Stored data
******************************

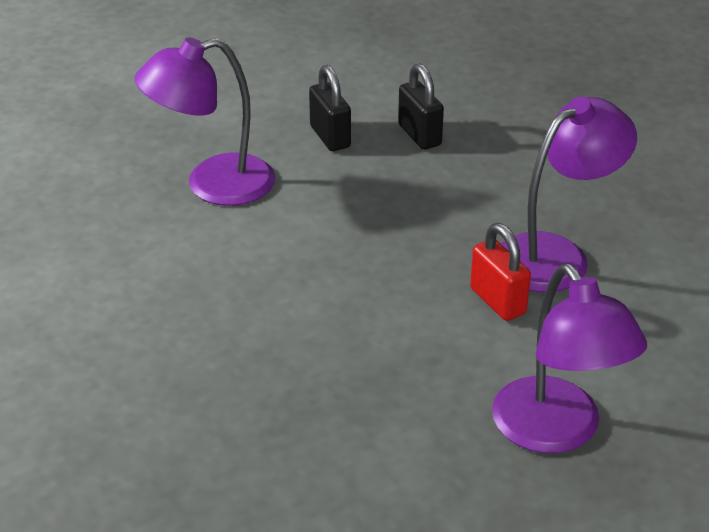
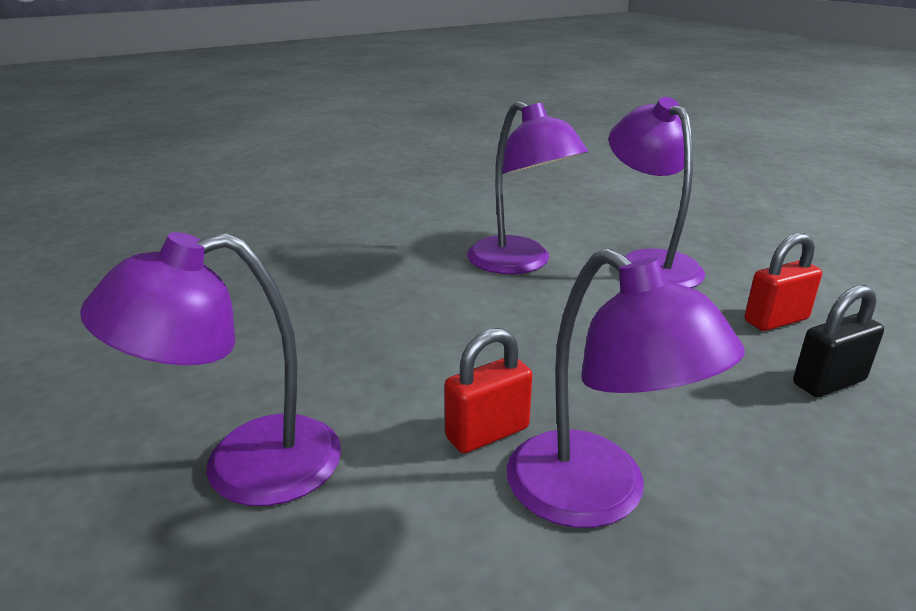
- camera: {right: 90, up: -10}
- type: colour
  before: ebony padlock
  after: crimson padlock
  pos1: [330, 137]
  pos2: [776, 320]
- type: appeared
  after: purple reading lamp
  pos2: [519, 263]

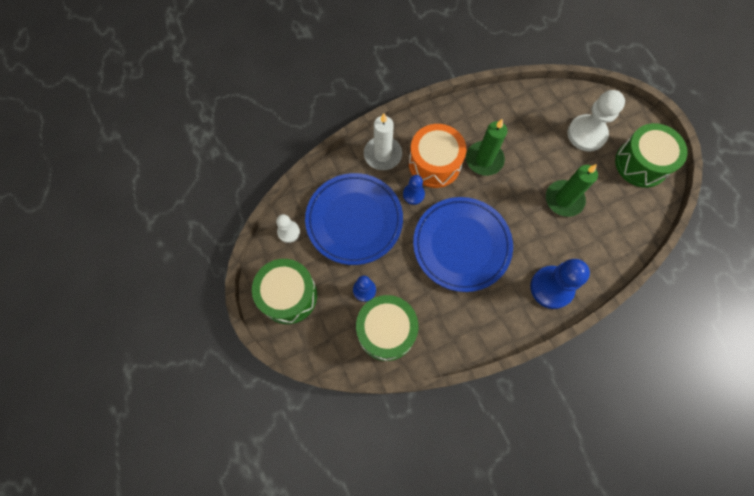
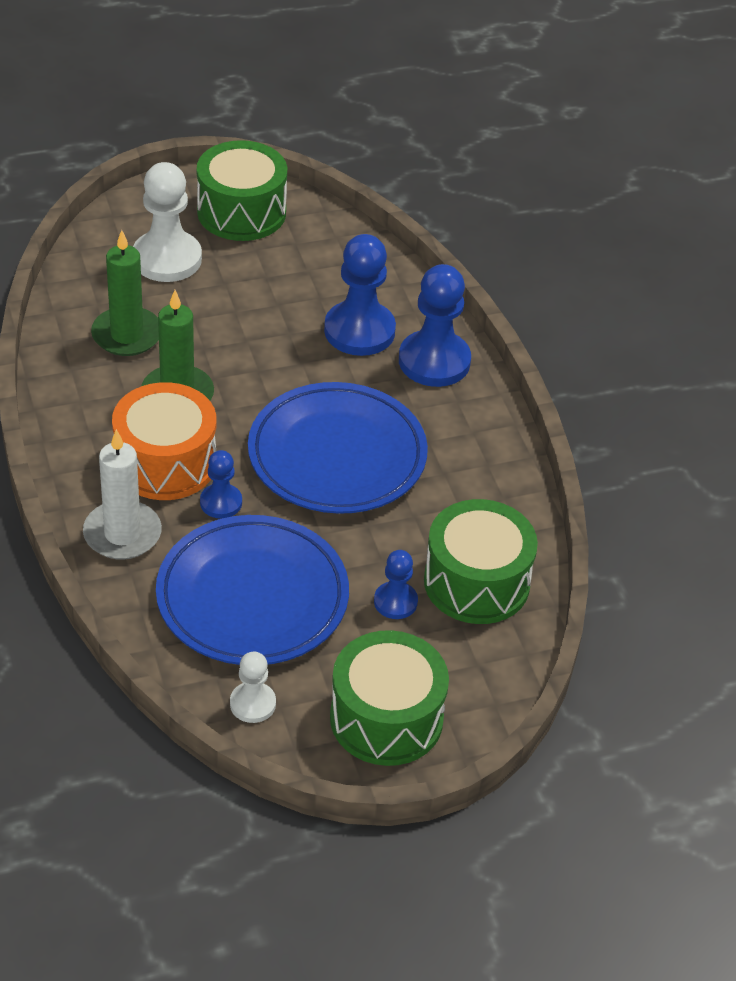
- camera: {right: -85, up: -25}
- type: relocated
  before: leaf-green wax candle
  pos1: [564, 199]
  pos2: [127, 335]
- type: appeared
  after: cobalt chess pawn
  pos2: [359, 331]

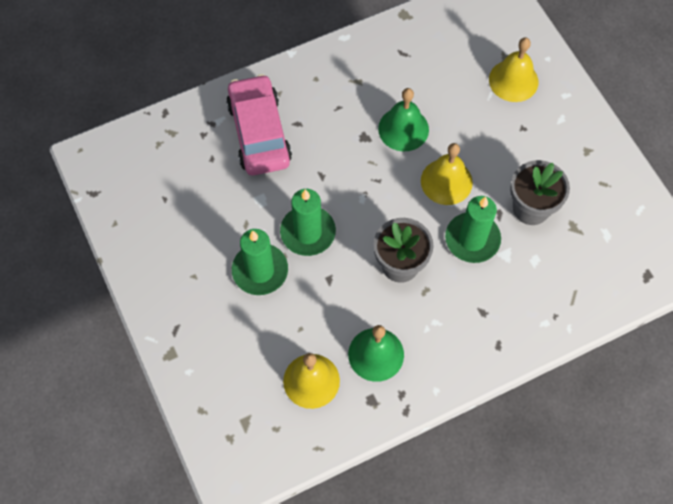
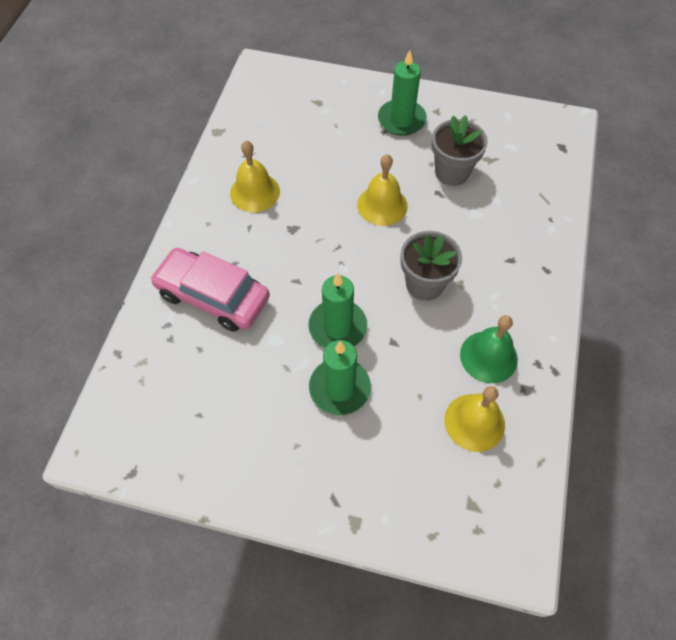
- camera: {right: -50, up: -5}
- type: relocated
  before: bright yellow bell
  pos1: [513, 80]
  pos2: [255, 192]
- type: missing
  before: leaf-green bell
  pos1: [403, 129]
- type: relocated
  before: leaf-green wax candle
  pos1: [472, 239]
  pos2: [401, 120]

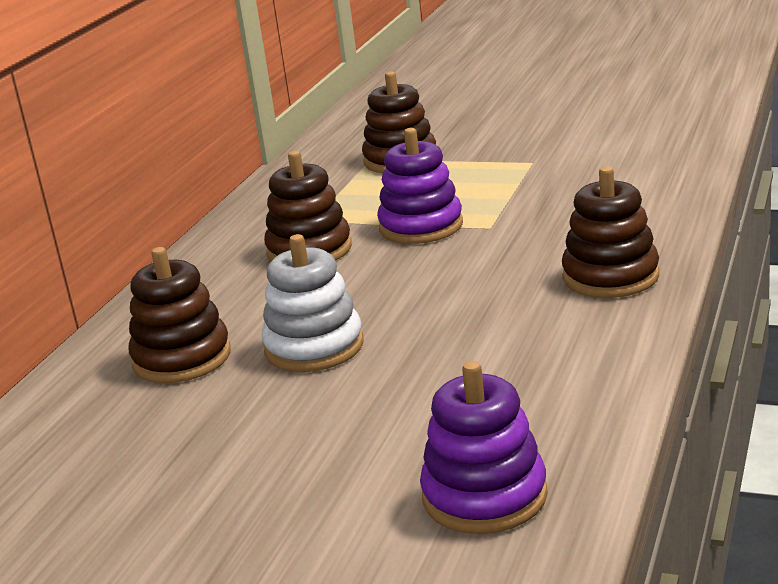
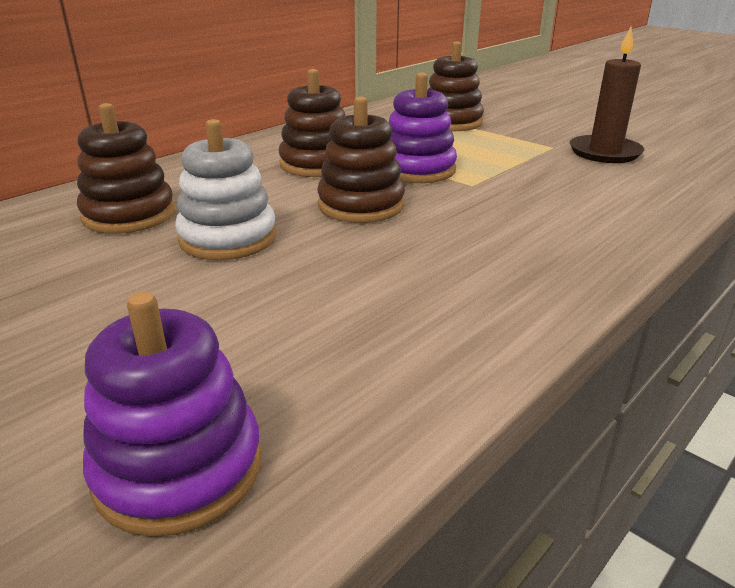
- camera: {right: 20, up: 5}
- type: relocated
  before: russet ring stacker
  pos1: [610, 276]
  pos2: [361, 205]
- type: appeared
  after: russet wax candle
  pos2: [604, 152]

******************************

--- Exercise directions ---
Within the entries, determine the count of lines containing the string "padlock" and output it alone.

--- Answer to this problem ---
2